= SUPPLIED DATA =
· · · · · · ·
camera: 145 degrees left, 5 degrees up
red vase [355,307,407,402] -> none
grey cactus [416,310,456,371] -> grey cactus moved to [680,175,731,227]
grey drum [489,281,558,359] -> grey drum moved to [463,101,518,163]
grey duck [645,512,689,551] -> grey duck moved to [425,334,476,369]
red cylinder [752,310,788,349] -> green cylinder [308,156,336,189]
· · · · · · ·
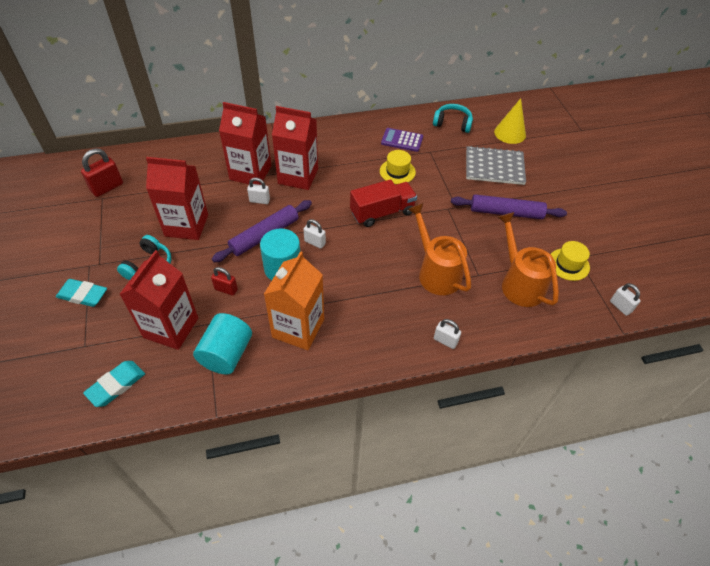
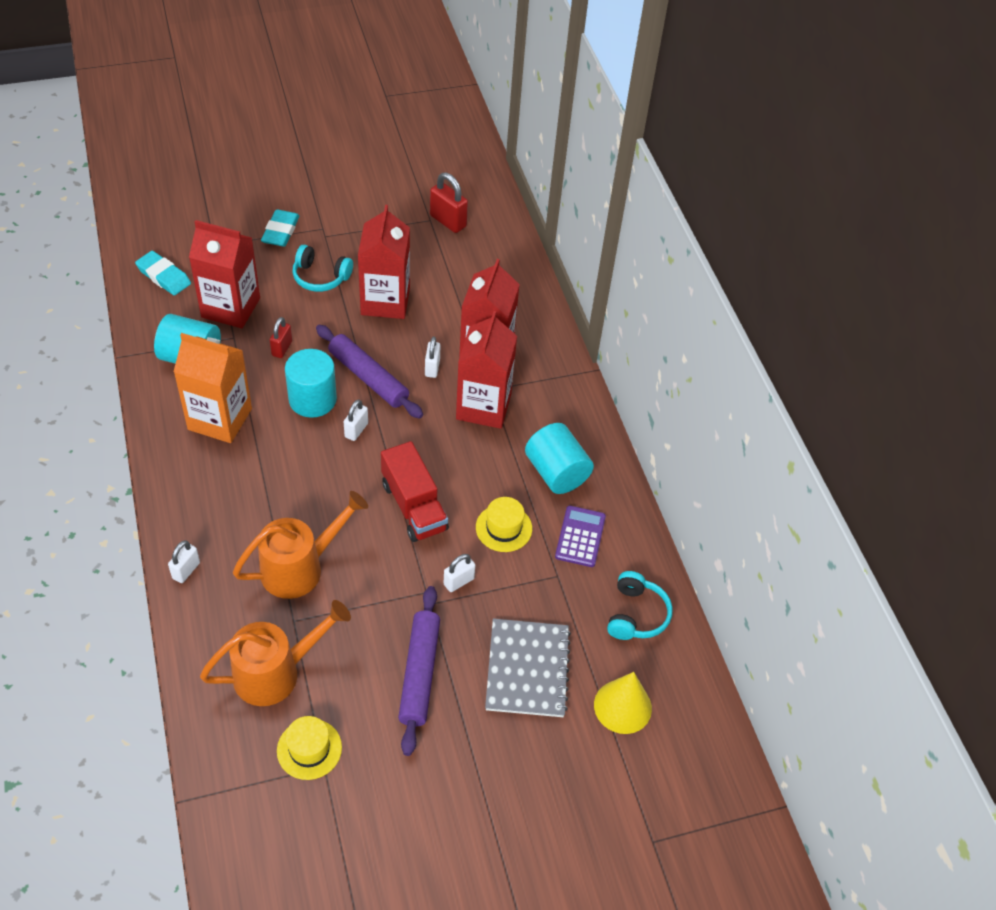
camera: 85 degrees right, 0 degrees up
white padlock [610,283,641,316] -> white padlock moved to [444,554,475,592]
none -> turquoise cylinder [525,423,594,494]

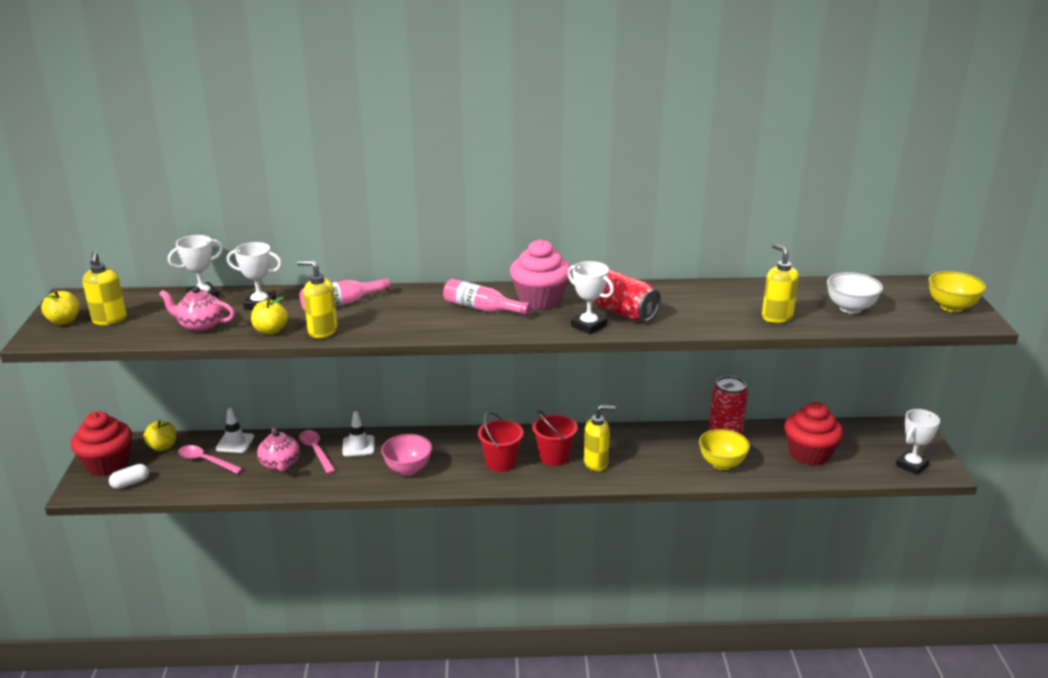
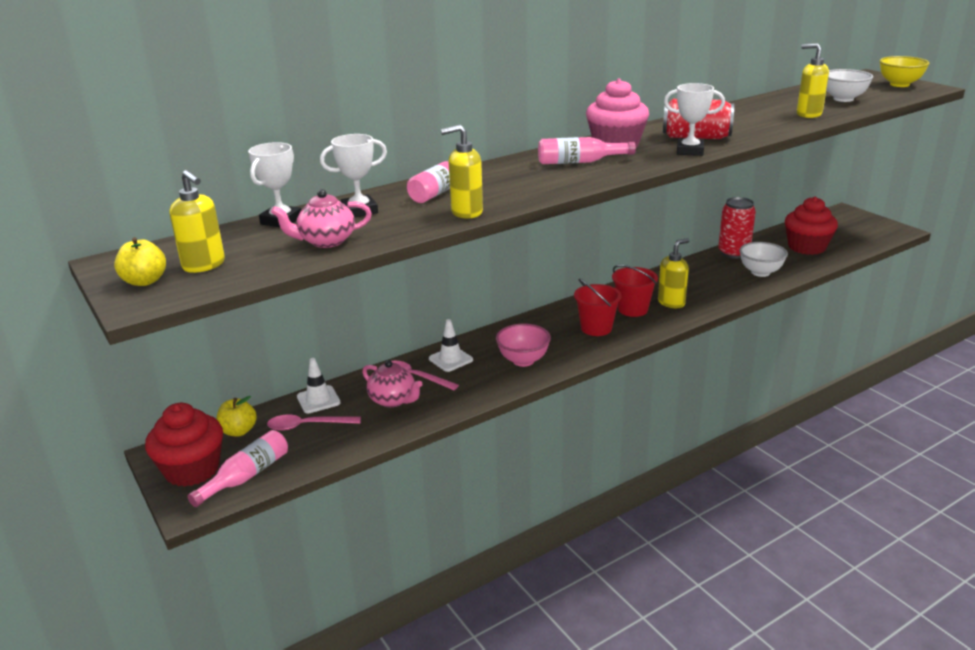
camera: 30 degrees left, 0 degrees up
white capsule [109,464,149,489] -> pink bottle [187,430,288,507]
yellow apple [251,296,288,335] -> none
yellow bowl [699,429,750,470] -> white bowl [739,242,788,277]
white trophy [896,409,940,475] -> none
· · · · · · ·
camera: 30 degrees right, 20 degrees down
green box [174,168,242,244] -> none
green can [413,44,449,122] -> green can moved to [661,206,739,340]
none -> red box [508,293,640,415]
· · · · · · ·
= DIRECTIVE =
From the entries above, give again exactly the lines running from the line with "green can [413,44,449,122]" to the line with "none -> red box [508,293,640,415]"; include both of those lines.

= RESPONSE FOR THIS EXERCISE =
green can [413,44,449,122] -> green can moved to [661,206,739,340]
none -> red box [508,293,640,415]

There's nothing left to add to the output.